Within the entries below, please retype exactly the lines starting with the line that has "MATRIX1 pin CLK: D2 -> D6" and going on through the line that has "MATRIX3 pin CS: D0 -> D2", but not the pictures.

Records for this exercise:
☆ ☆ ☆ ☆ ☆ ☆ ☆

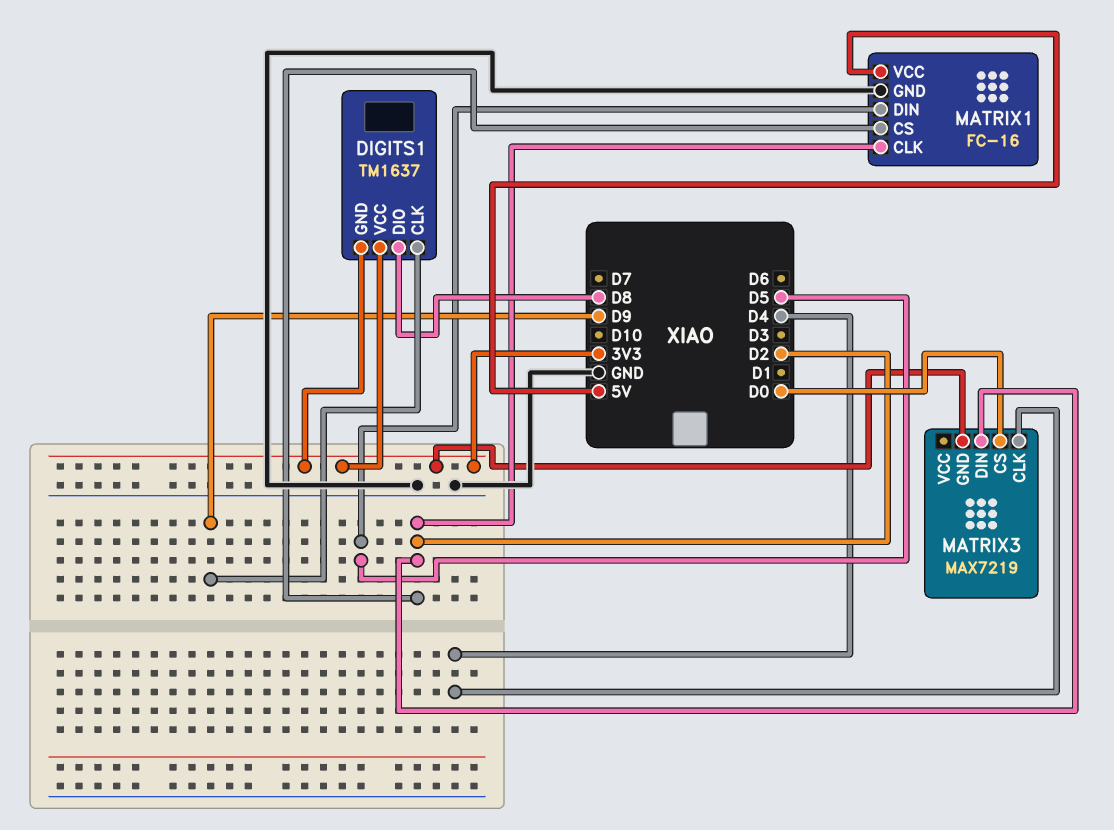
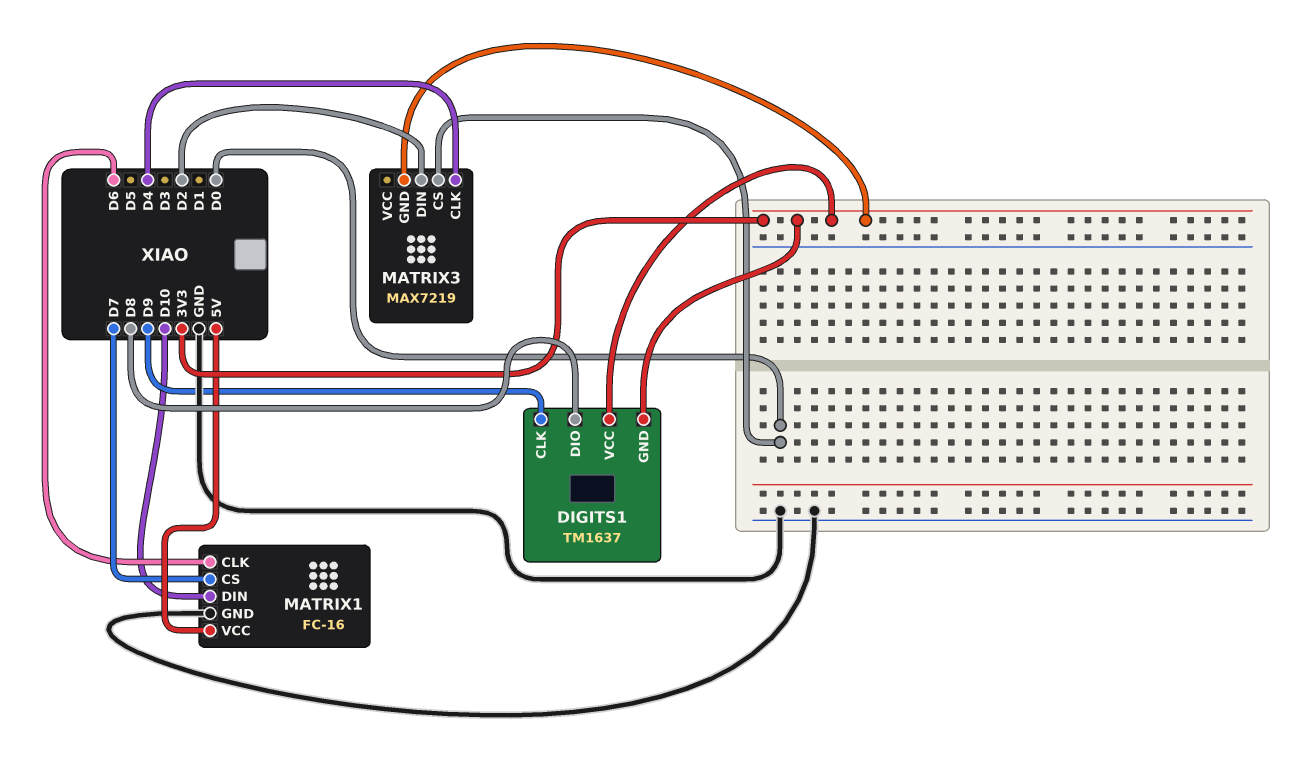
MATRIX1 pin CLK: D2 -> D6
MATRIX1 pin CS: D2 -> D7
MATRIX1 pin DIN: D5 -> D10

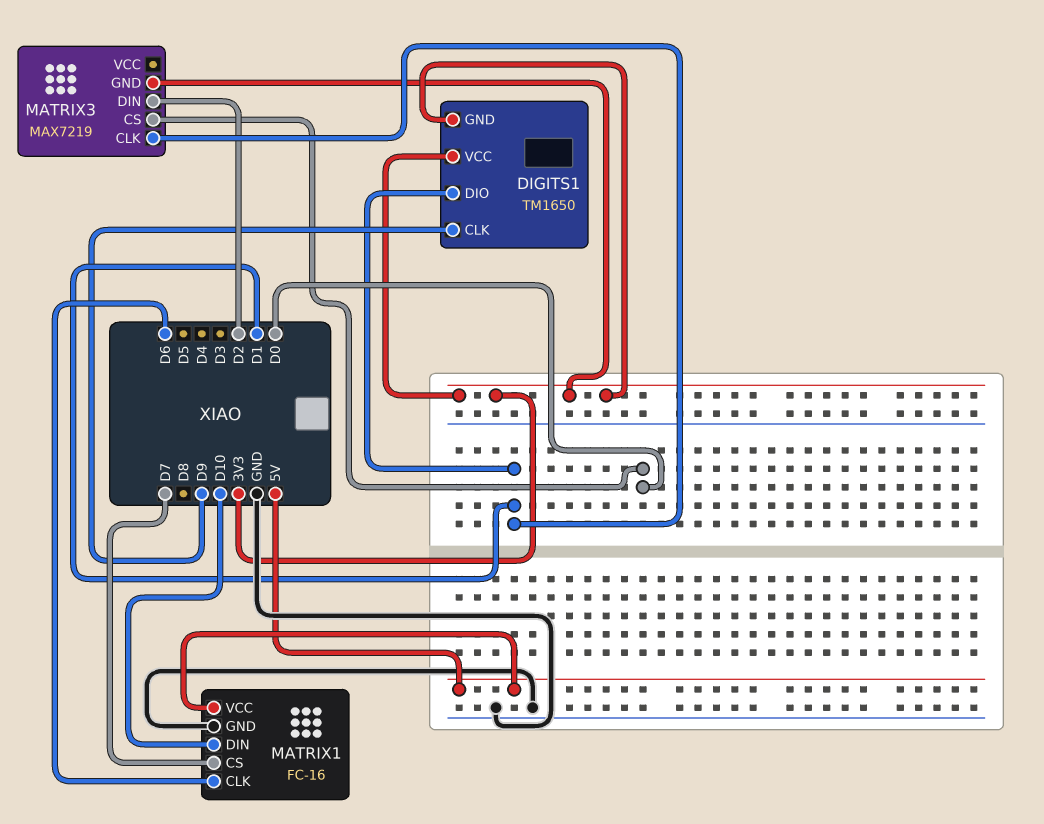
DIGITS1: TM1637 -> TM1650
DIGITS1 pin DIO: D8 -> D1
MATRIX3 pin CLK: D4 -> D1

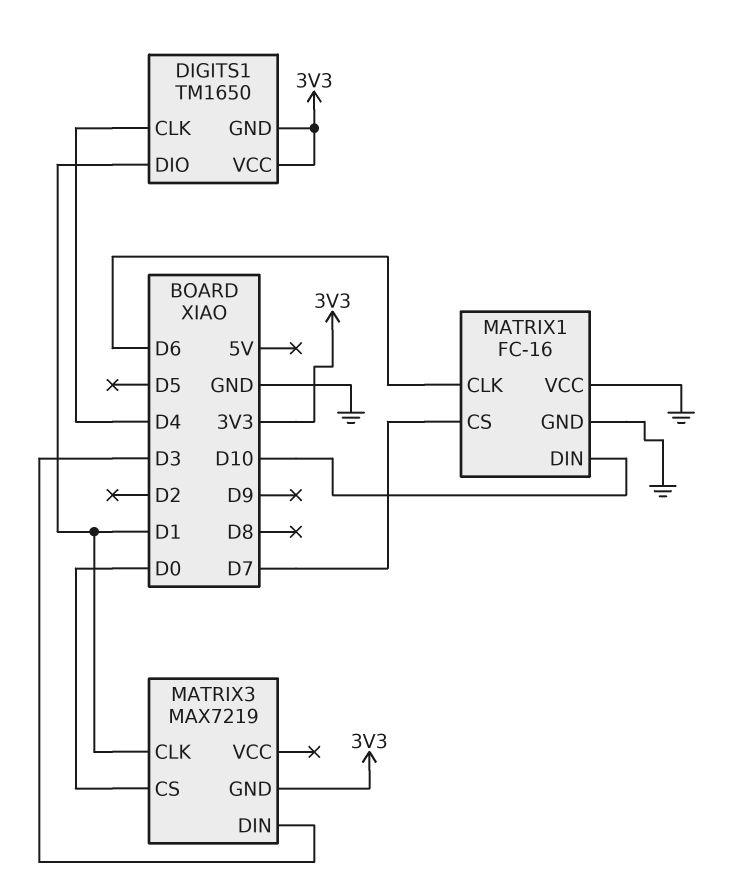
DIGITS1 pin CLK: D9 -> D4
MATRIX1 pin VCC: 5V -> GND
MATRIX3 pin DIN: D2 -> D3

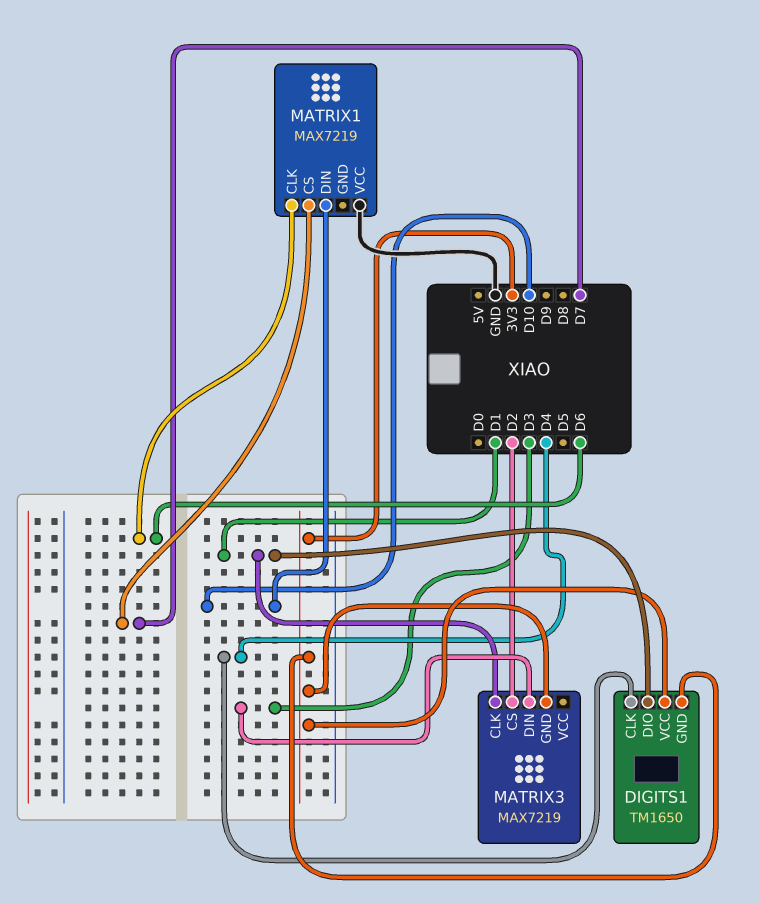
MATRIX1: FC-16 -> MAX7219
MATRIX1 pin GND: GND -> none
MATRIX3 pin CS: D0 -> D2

☆ ☆ ☆ ☆ ☆ ☆ ☆

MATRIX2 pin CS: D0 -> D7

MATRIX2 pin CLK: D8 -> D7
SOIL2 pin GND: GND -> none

☆ ☆ ☆ ☆ ☆ ☆ ☆

Answer space:
MATRIX1 pin CLK: D2 -> D6
MATRIX1 pin CS: D2 -> D7
MATRIX1 pin DIN: D5 -> D10

DIGITS1: TM1637 -> TM1650
DIGITS1 pin DIO: D8 -> D1
MATRIX3 pin CLK: D4 -> D1

DIGITS1 pin CLK: D9 -> D4
MATRIX1 pin VCC: 5V -> GND
MATRIX3 pin DIN: D2 -> D3

MATRIX1: FC-16 -> MAX7219
MATRIX1 pin GND: GND -> none
MATRIX3 pin CS: D0 -> D2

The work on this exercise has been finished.